* **Task input**

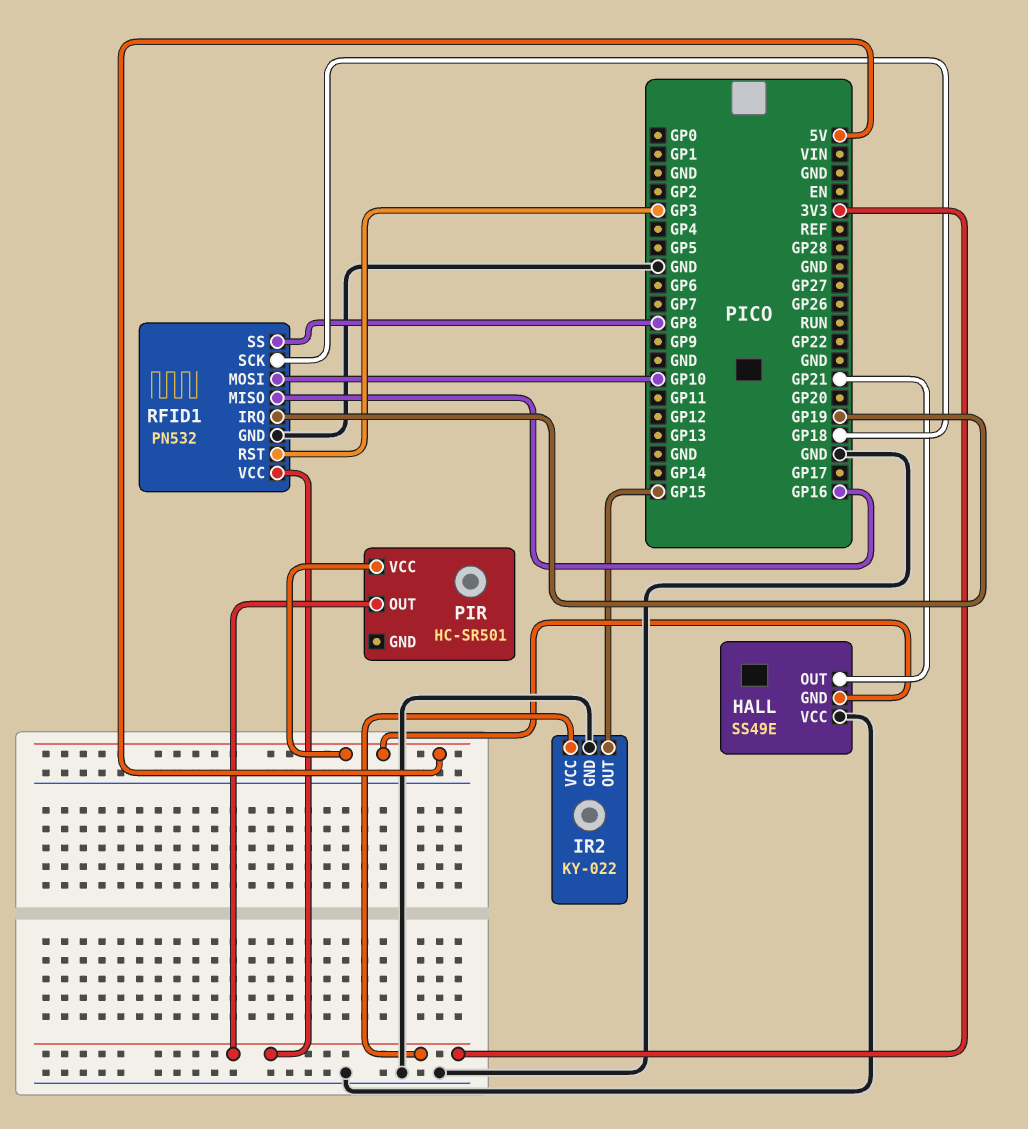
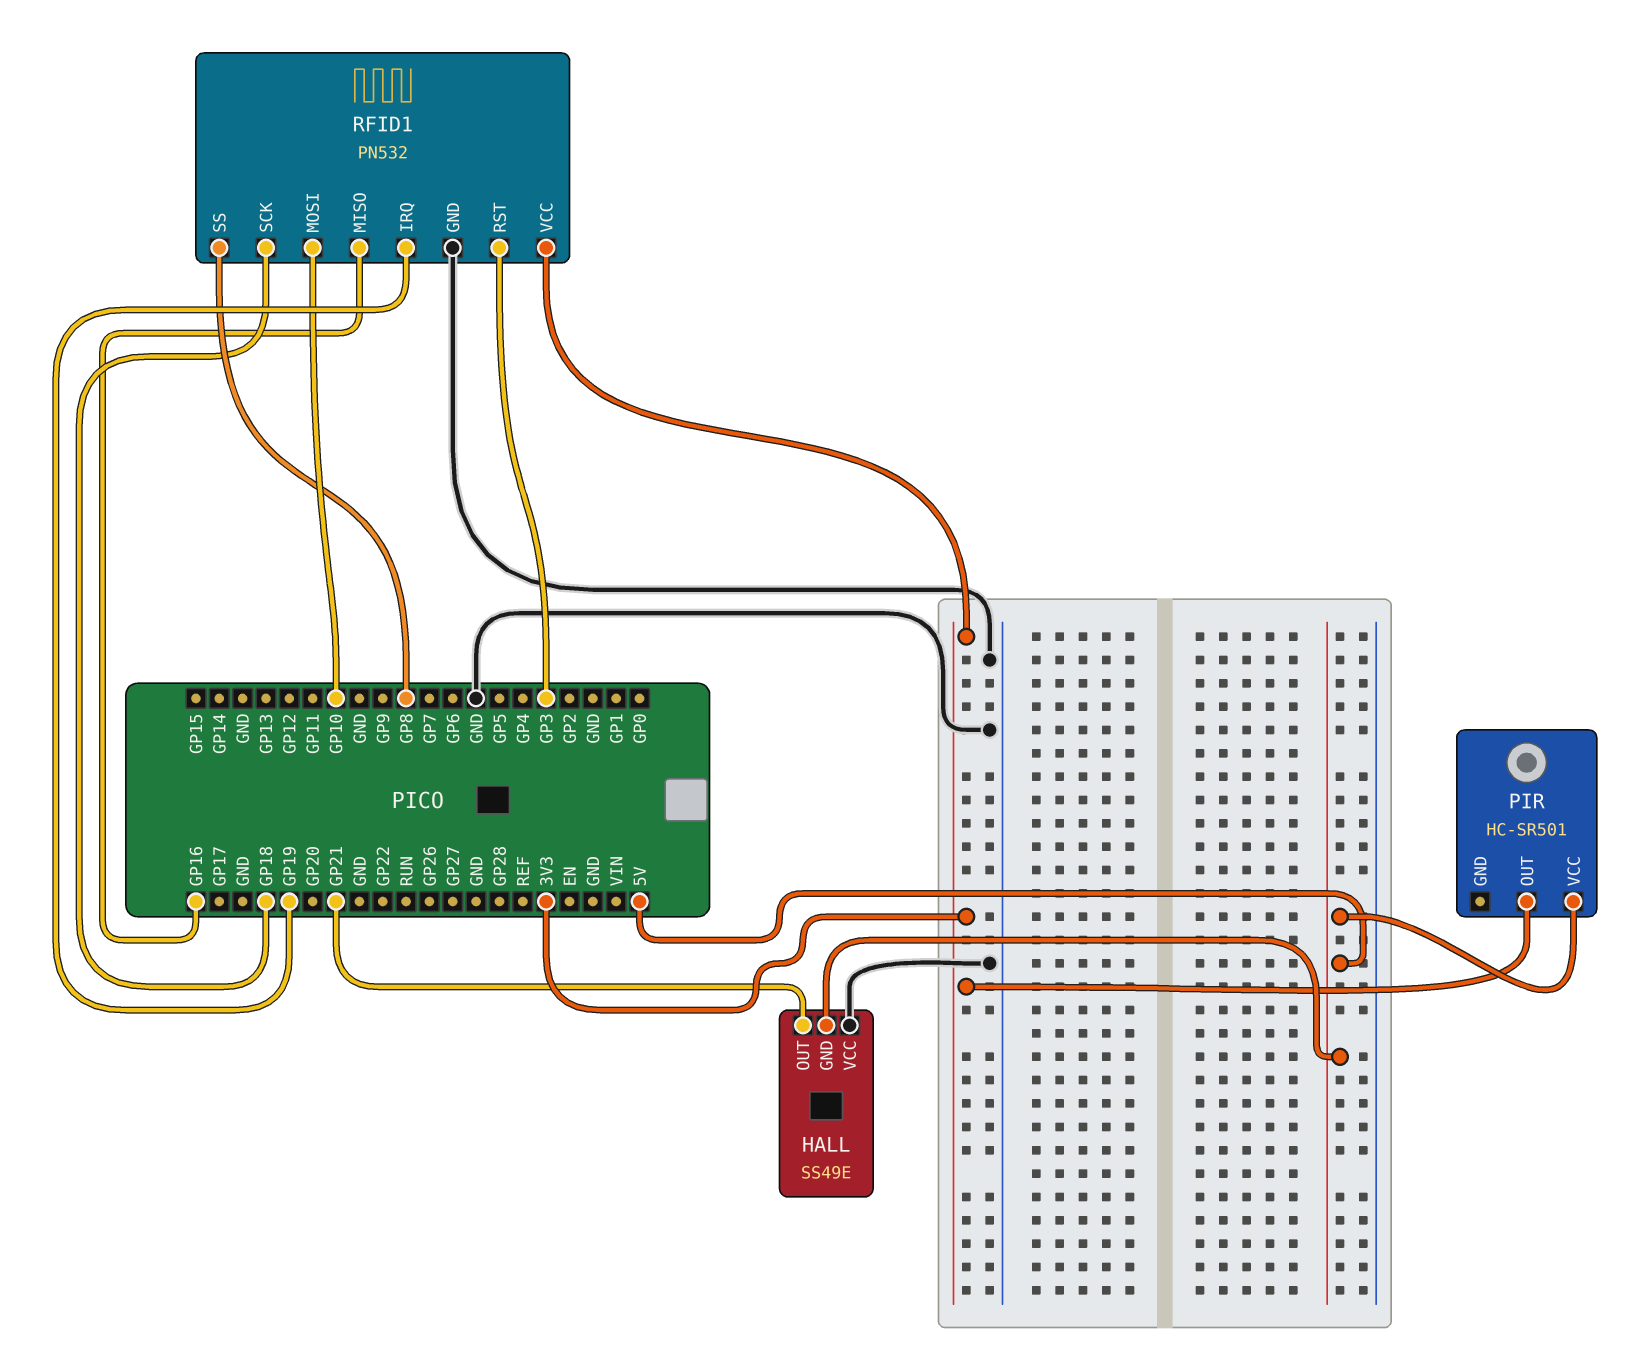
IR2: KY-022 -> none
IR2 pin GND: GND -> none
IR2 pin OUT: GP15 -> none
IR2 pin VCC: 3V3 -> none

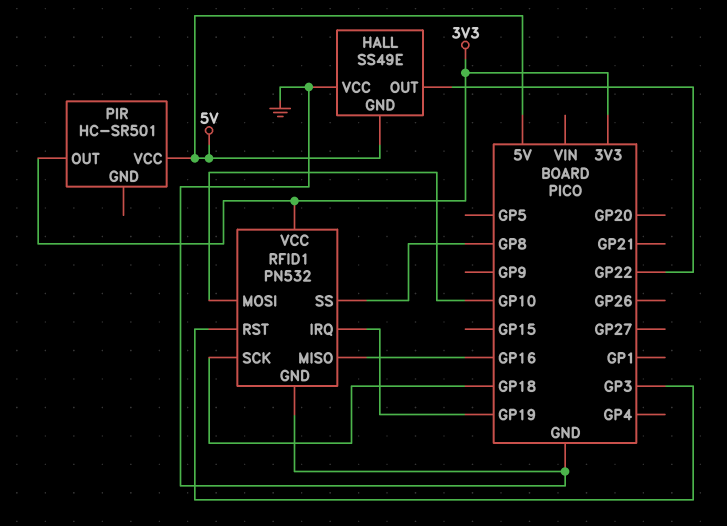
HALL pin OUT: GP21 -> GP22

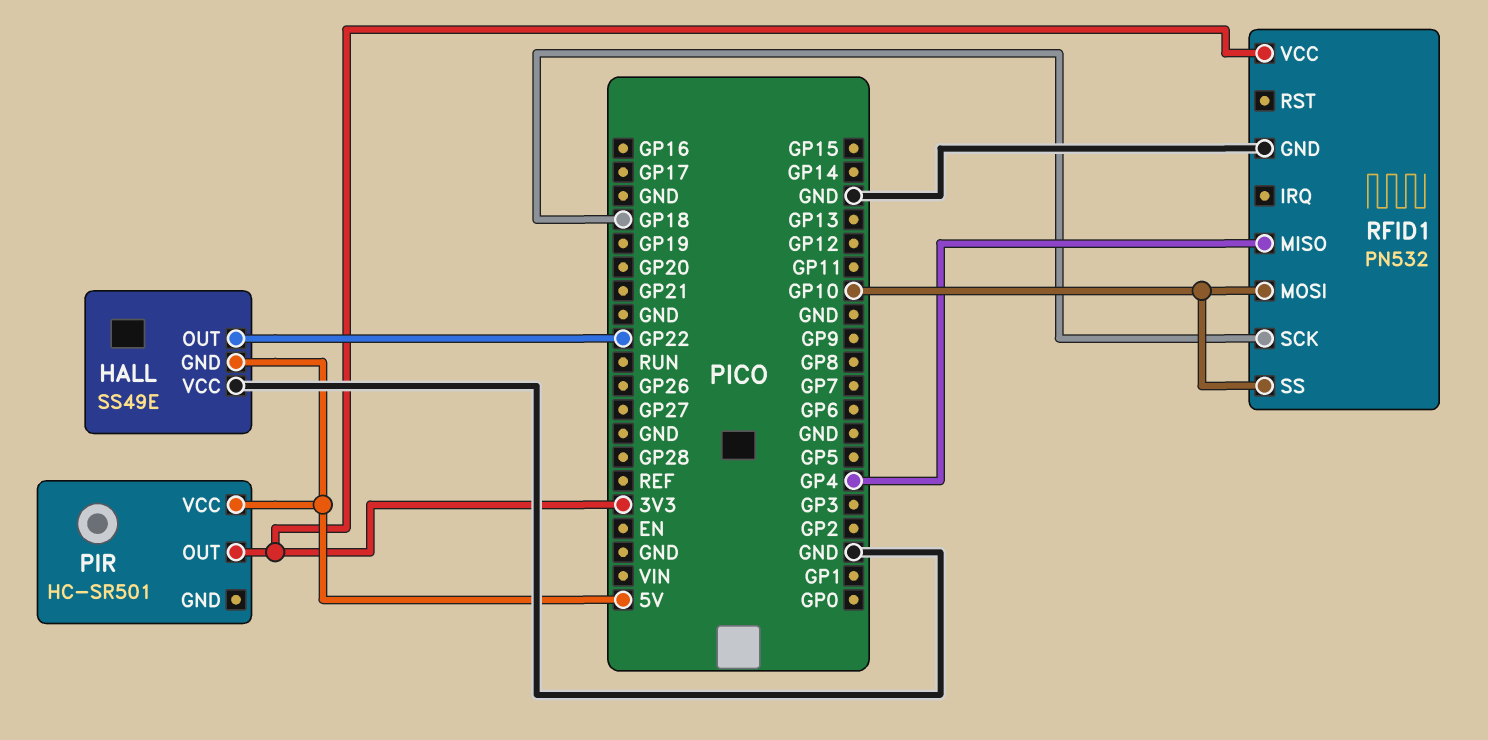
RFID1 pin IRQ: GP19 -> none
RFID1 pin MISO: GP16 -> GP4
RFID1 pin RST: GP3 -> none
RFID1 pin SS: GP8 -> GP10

* **Assignment**
Omitting the images, output each record precisely as written.

* **Your response**
IR2: KY-022 -> none
IR2 pin GND: GND -> none
IR2 pin OUT: GP15 -> none
IR2 pin VCC: 3V3 -> none

HALL pin OUT: GP21 -> GP22

RFID1 pin IRQ: GP19 -> none
RFID1 pin MISO: GP16 -> GP4
RFID1 pin RST: GP3 -> none
RFID1 pin SS: GP8 -> GP10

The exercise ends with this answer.